**ACTIVITY:** Could you restate all of the records below exactly, with the pictures left out?

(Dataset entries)

++++++

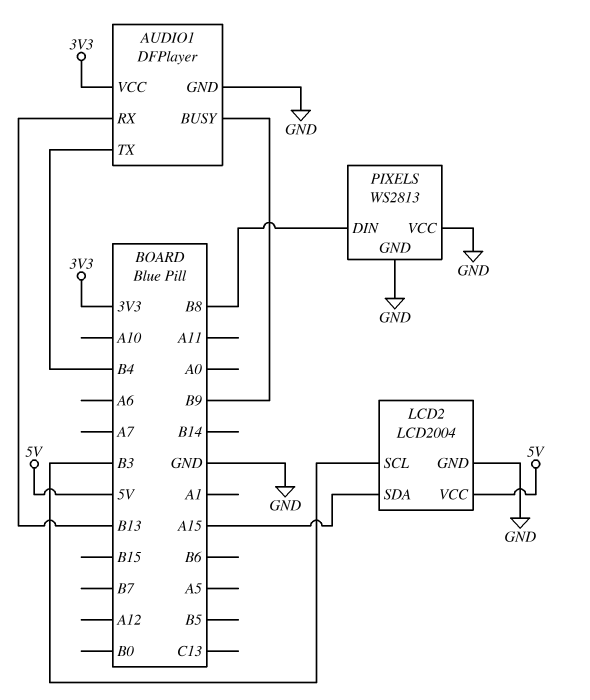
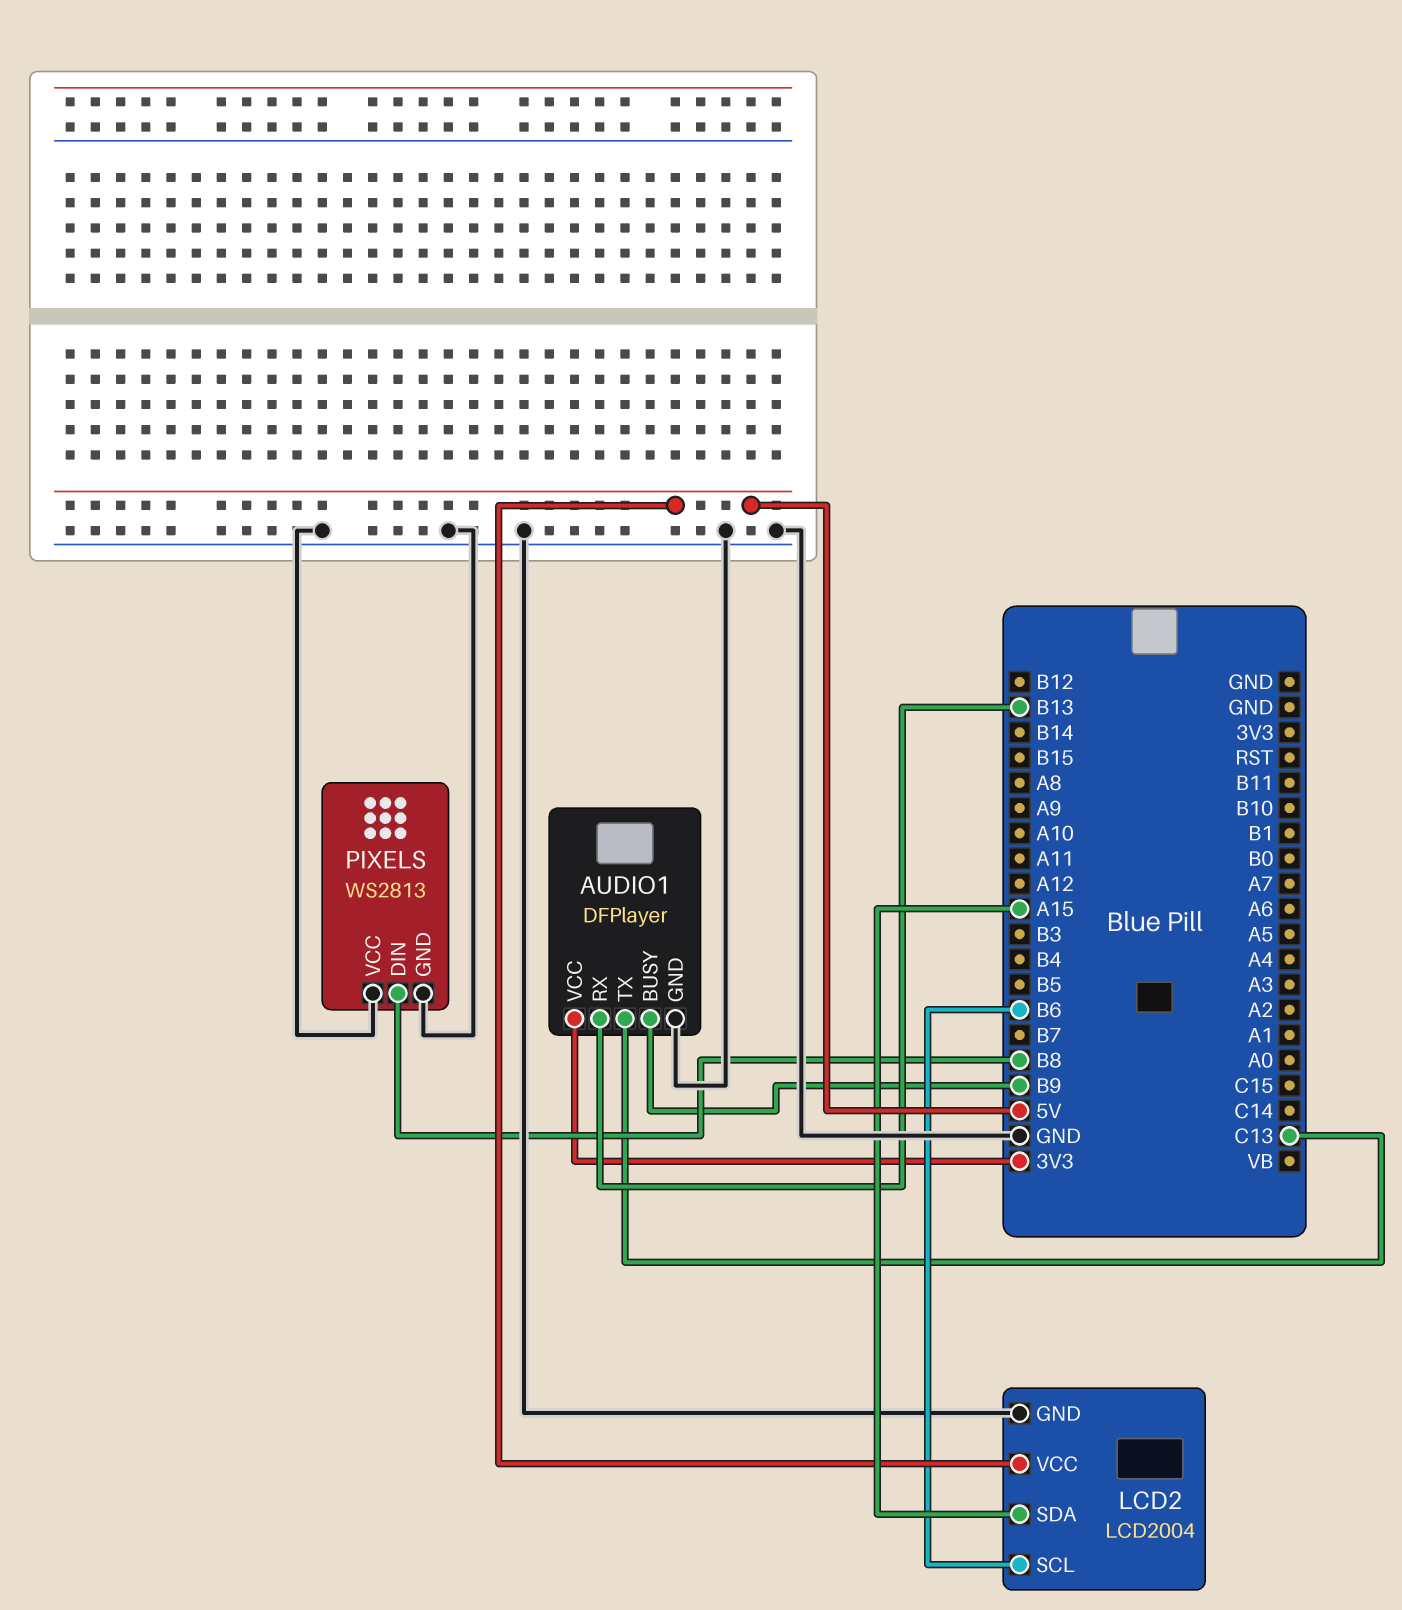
AUDIO1 pin TX: B4 -> C13
LCD2 pin SCL: B3 -> B6

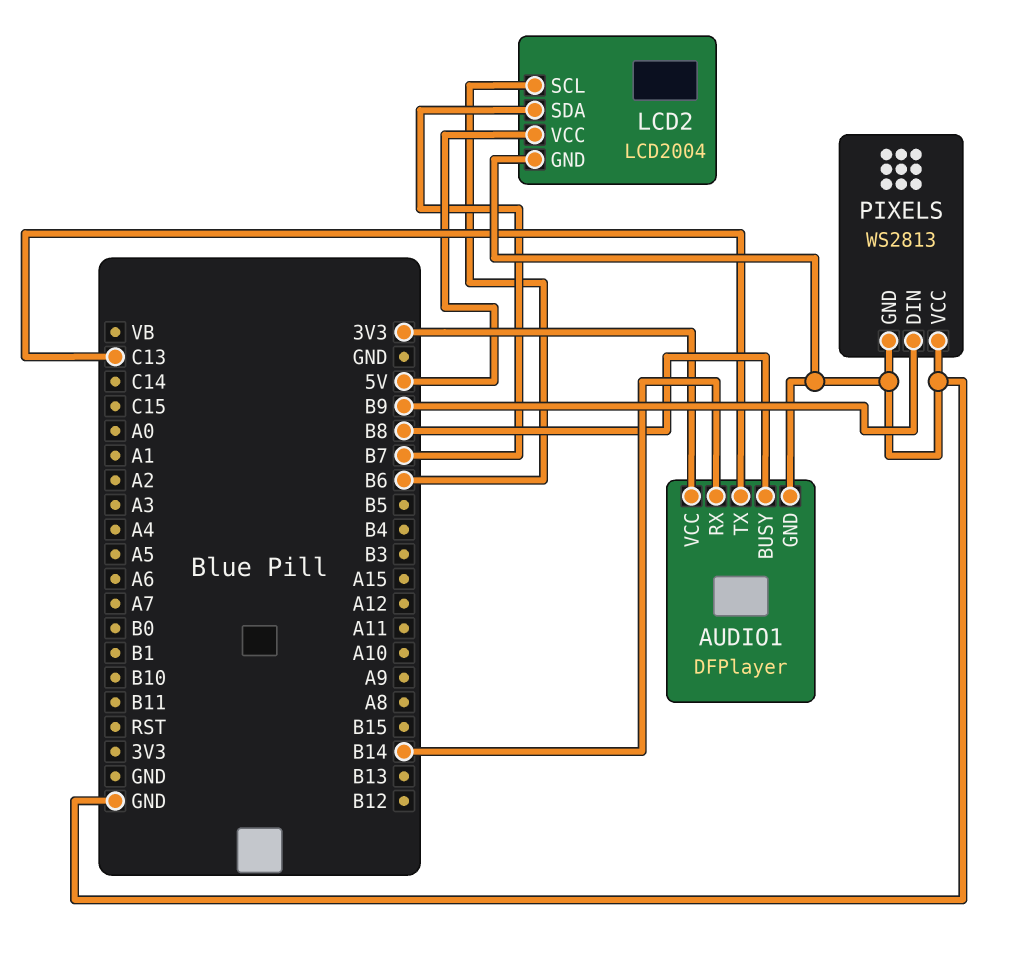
AUDIO1 pin BUSY: B9 -> B8
AUDIO1 pin RX: B13 -> B14
LCD2 pin SDA: A15 -> B7
PIXELS pin DIN: B8 -> B9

++++++

**PROBLEM SOLUTION:**
AUDIO1 pin TX: B4 -> C13
LCD2 pin SCL: B3 -> B6

AUDIO1 pin BUSY: B9 -> B8
AUDIO1 pin RX: B13 -> B14
LCD2 pin SDA: A15 -> B7
PIXELS pin DIN: B8 -> B9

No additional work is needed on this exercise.